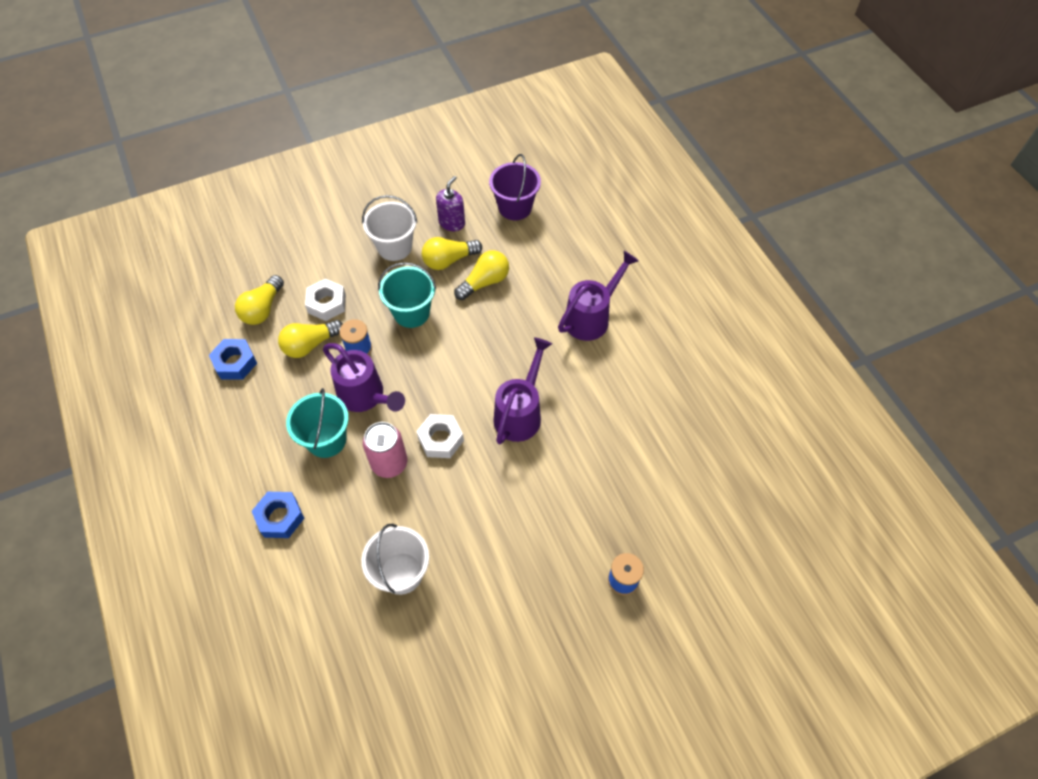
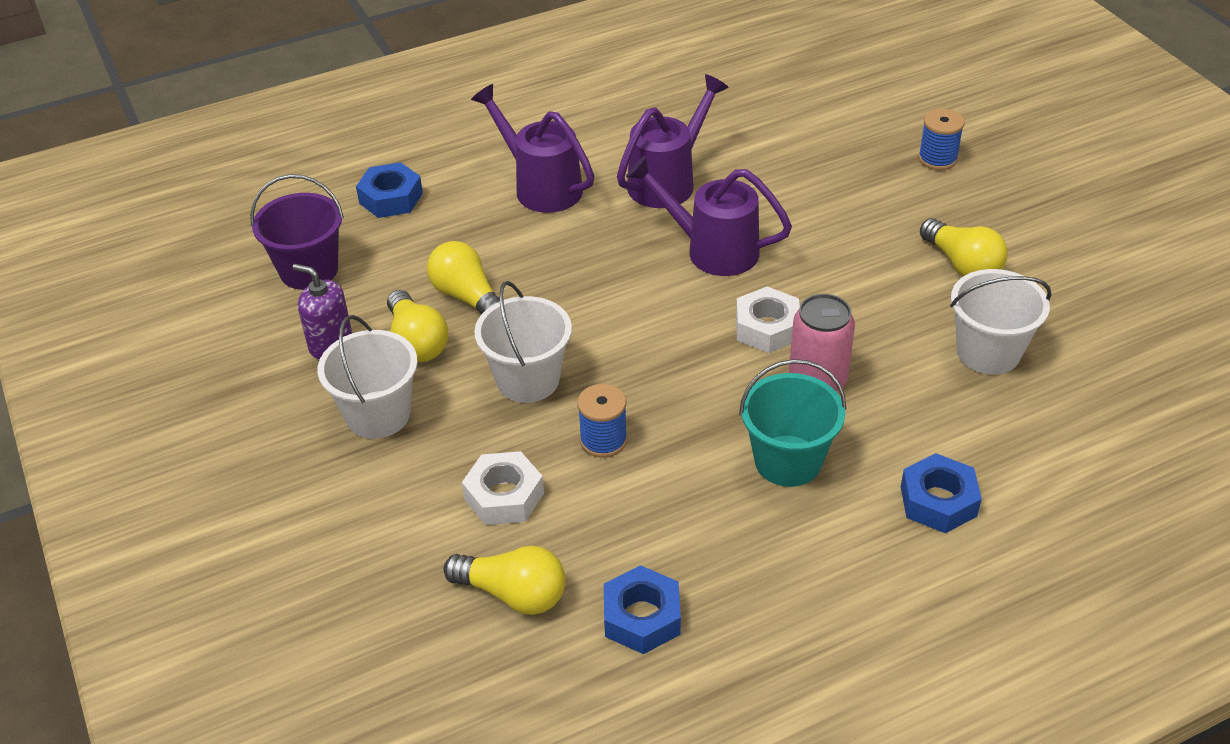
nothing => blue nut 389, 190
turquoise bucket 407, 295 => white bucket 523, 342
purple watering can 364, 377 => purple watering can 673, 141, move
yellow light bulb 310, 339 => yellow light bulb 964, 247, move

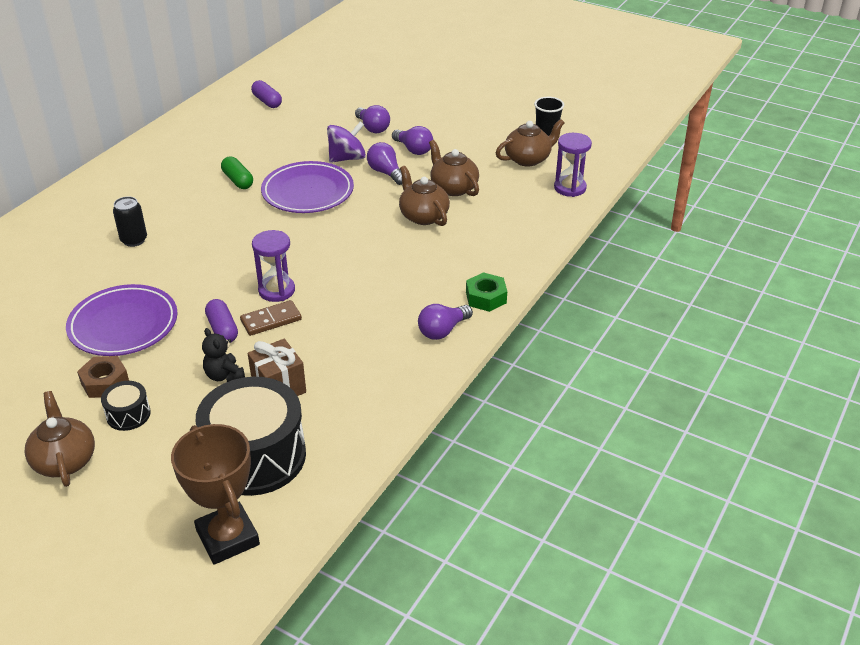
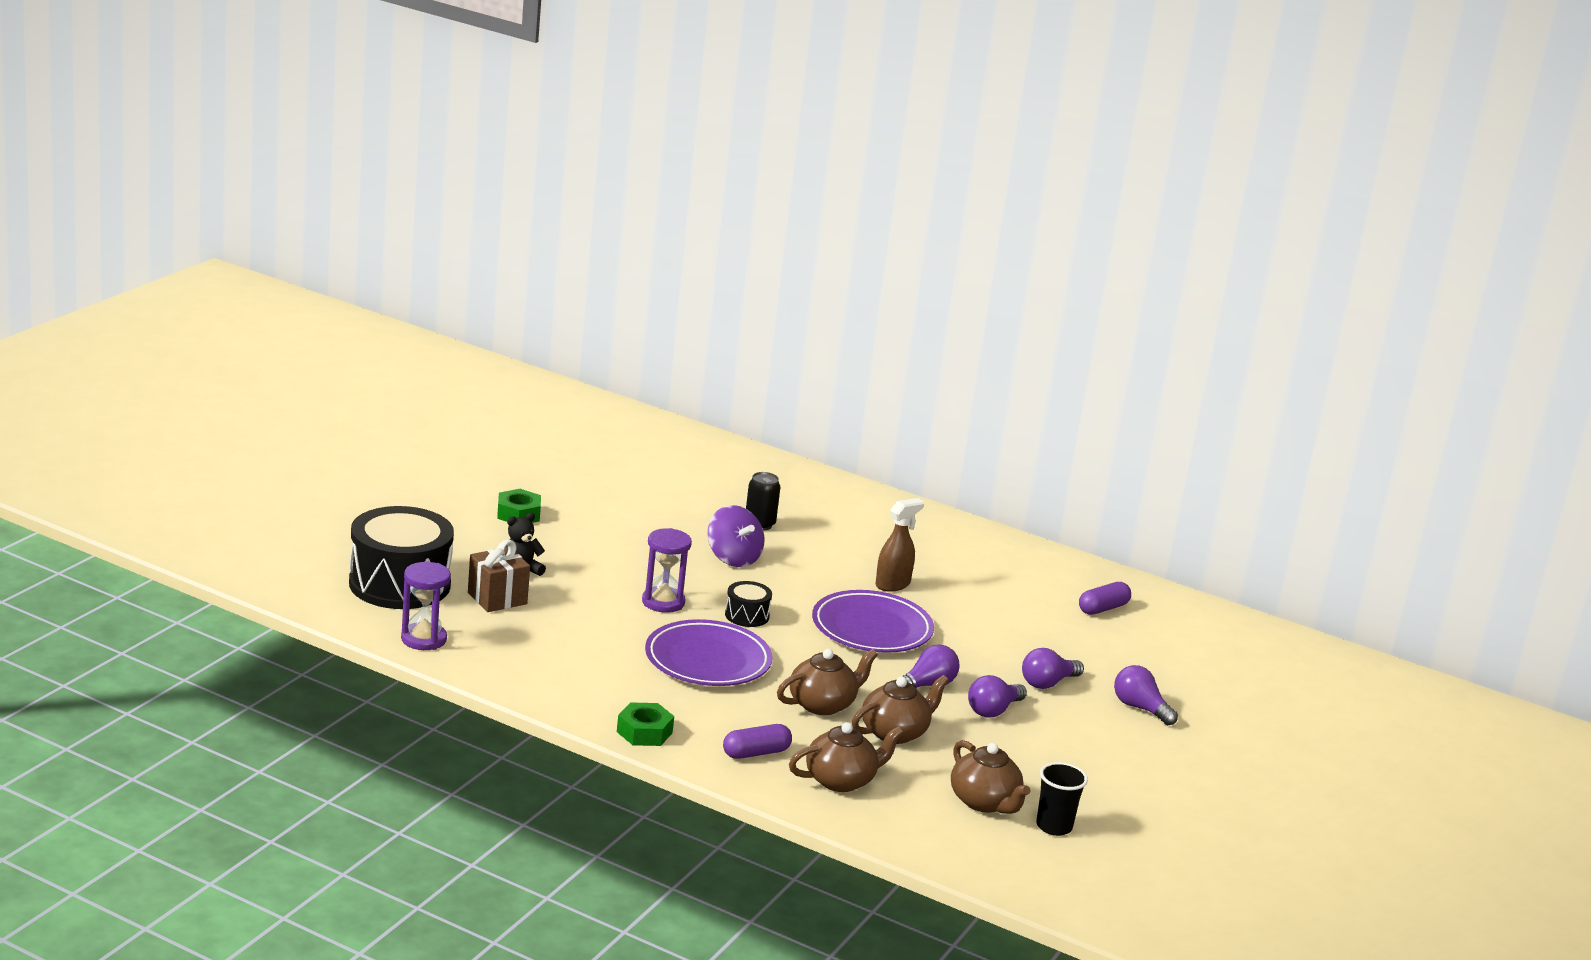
purple hourglass 573, 165 => purple hourglass 426, 606, move
brown nut 103, 377 => green nut 519, 506
purple plate 122, 320 => purple plate 709, 652, move
purple spinning top 346, 142 => purple spinning top 735, 536, move
purple capsule 221, 321 => purple capsule 757, 741, move
black drum 126, 406 => black drum 748, 604, move
brown teapot 60, 439 => brown teapot 846, 757, move
green capsule 237, 172 => brown spray bottle 899, 545
purple light bulb 445, 322 => purple light bulb 1146, 695, move
brown trophy 215, 494 => nothing
brown domino 271, 318 => nothing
##############################
__Exercise aim__
Please transcribe the lines from the one containing "purple watering can 364, 377" to the last line of the listing, both included, exactly and with nothing added, leaving every picture out.

__Solution for this problem__
purple watering can 364, 377 => purple watering can 673, 141, move
yellow light bulb 310, 339 => yellow light bulb 964, 247, move

purple hourglass 573, 165 => purple hourglass 426, 606, move
brown nut 103, 377 => green nut 519, 506
purple plate 122, 320 => purple plate 709, 652, move
purple spinning top 346, 142 => purple spinning top 735, 536, move
purple capsule 221, 321 => purple capsule 757, 741, move
black drum 126, 406 => black drum 748, 604, move
brown teapot 60, 439 => brown teapot 846, 757, move
green capsule 237, 172 => brown spray bottle 899, 545
purple light bulb 445, 322 => purple light bulb 1146, 695, move
brown trophy 215, 494 => nothing
brown domino 271, 318 => nothing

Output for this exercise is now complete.